Task input

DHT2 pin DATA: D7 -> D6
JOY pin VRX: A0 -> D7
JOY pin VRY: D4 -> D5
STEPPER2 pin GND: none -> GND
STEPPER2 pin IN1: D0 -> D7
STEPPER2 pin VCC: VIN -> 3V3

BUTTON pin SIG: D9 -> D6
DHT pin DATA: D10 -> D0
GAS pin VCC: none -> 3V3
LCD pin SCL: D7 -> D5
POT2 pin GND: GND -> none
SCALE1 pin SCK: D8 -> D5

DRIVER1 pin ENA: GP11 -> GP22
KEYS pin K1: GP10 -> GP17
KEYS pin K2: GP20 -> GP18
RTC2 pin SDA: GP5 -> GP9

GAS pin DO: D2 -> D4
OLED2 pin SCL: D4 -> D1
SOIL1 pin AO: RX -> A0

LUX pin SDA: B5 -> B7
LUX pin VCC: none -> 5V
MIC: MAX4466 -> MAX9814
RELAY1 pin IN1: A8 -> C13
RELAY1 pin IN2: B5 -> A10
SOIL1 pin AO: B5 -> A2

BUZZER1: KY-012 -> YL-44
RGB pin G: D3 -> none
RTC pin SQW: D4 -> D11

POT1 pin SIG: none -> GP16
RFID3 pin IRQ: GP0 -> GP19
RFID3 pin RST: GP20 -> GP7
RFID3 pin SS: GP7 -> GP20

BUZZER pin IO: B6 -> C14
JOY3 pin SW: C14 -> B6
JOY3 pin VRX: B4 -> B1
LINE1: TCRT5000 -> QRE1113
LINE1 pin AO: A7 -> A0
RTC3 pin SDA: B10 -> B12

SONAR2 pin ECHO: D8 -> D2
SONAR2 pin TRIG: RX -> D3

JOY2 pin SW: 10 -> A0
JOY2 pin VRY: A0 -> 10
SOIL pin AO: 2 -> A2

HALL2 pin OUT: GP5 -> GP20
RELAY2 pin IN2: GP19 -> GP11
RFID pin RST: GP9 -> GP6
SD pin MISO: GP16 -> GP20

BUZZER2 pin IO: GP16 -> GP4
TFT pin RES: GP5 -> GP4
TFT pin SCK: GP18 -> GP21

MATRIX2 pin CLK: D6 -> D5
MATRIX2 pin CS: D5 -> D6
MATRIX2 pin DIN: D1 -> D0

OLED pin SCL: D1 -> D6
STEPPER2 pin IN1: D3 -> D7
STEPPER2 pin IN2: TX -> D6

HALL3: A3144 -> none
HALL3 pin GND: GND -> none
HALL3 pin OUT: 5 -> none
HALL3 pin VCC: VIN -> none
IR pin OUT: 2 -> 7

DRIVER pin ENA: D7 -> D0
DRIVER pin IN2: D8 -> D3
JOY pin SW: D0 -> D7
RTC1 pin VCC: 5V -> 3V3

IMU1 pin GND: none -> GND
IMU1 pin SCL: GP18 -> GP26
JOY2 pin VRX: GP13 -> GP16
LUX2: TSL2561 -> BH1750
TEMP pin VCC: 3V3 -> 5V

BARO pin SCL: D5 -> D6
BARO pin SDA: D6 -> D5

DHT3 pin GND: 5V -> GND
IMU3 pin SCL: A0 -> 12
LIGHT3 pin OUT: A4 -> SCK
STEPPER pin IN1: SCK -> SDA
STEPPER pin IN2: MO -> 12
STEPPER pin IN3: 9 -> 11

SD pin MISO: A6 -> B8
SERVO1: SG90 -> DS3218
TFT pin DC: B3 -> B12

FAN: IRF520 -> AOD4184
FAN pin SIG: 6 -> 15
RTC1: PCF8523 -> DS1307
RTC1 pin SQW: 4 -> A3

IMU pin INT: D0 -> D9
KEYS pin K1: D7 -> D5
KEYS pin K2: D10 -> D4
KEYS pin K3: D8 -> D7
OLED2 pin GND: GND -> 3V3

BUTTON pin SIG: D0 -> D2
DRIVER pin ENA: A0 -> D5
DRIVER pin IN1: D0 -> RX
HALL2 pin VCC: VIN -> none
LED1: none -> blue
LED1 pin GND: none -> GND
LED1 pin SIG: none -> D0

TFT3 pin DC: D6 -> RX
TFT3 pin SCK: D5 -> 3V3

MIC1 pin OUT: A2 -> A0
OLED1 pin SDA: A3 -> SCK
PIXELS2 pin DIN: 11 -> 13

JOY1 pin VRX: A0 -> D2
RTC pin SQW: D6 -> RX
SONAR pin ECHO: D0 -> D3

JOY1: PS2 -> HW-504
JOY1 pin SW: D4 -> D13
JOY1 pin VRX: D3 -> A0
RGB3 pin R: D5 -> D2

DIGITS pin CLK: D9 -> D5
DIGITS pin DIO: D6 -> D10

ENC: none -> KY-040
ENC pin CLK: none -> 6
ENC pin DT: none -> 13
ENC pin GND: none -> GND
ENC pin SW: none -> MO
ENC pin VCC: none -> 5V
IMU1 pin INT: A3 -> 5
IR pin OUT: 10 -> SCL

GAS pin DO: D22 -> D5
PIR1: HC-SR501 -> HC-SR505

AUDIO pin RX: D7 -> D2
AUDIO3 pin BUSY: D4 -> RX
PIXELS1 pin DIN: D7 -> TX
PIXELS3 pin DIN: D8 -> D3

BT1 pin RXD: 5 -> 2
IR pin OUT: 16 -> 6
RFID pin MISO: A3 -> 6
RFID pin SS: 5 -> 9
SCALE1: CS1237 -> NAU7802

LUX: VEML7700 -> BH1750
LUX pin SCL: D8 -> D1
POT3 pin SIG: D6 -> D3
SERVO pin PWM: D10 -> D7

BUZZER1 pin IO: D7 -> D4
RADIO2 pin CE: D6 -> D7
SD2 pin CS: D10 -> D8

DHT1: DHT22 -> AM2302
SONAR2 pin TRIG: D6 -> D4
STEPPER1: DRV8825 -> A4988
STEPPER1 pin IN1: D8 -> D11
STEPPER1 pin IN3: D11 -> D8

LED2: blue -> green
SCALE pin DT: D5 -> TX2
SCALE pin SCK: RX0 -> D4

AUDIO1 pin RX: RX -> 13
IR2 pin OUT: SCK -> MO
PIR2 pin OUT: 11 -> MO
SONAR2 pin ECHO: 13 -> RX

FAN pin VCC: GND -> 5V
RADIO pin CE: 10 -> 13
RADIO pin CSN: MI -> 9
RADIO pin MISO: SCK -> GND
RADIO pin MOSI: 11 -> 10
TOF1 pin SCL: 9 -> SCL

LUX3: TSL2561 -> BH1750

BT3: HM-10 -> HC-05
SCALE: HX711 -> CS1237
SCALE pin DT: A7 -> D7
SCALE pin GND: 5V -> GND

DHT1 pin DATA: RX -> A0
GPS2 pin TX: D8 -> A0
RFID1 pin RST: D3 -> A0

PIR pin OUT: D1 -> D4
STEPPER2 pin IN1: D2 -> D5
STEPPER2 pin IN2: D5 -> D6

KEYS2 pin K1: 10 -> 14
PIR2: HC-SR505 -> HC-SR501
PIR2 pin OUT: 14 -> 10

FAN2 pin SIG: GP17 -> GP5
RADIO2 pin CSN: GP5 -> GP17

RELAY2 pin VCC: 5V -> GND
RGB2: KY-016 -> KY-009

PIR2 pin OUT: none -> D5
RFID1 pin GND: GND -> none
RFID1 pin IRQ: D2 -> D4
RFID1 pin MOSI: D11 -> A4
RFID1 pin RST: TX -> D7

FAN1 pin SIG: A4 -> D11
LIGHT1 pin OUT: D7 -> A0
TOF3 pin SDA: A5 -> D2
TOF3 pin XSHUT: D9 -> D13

Task description
Find "DIGITS" in the preceding records. Copy each line that holds it.

Answer box
DIGITS pin CLK: D9 -> D5
DIGITS pin DIO: D6 -> D10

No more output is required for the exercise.